EXCERPTED RECORDS Start Marker
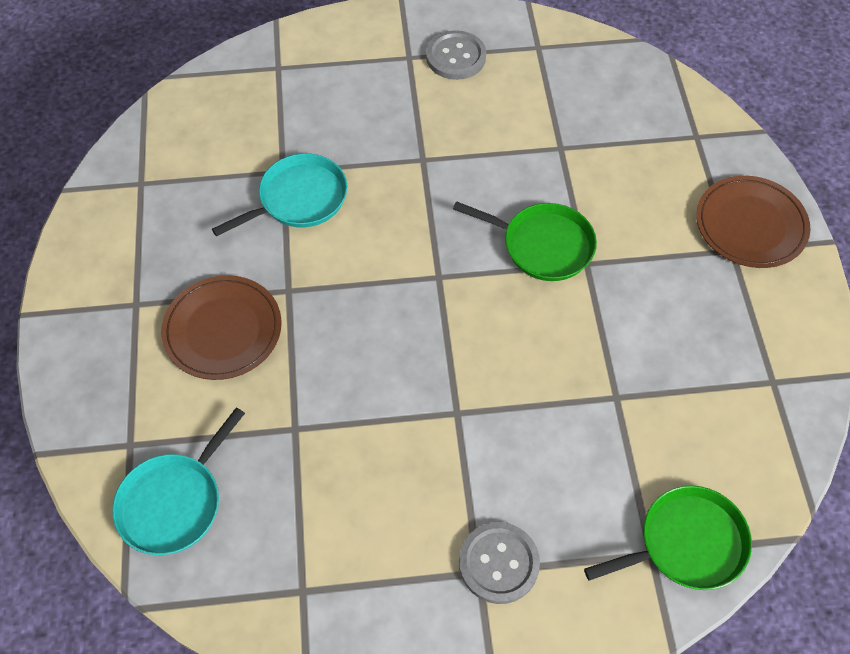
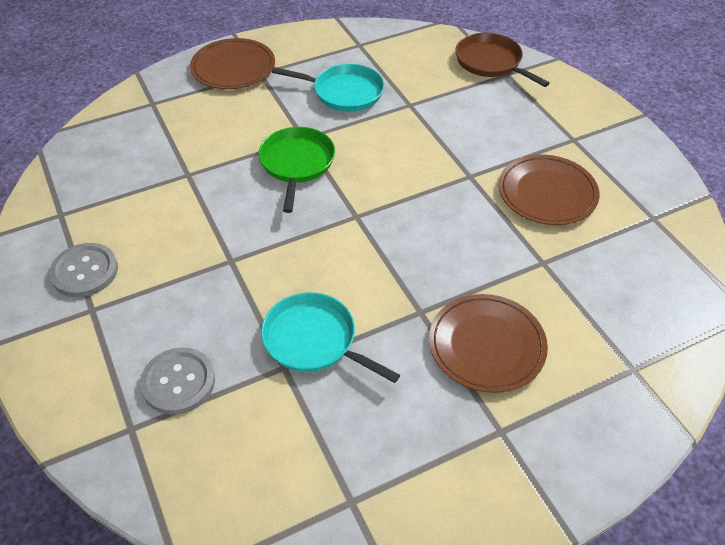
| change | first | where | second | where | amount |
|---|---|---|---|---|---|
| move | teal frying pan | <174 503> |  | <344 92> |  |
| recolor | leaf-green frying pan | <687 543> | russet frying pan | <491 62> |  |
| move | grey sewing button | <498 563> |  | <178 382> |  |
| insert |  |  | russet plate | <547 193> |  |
EXCERPTED RECORDS End Marker
▶ _PROBLEM TO WORK ON_:
Would you copy out all the data exactly, without the images?

▶ _EXERCISE OUTPUT_:
| change | first | where | second | where | amount |
|---|---|---|---|---|---|
| move | teal frying pan | <174 503> |  | <344 92> |  |
| recolor | leaf-green frying pan | <687 543> | russet frying pan | <491 62> |  |
| move | grey sewing button | <498 563> |  | <178 382> |  |
| insert |  |  | russet plate | <547 193> |  |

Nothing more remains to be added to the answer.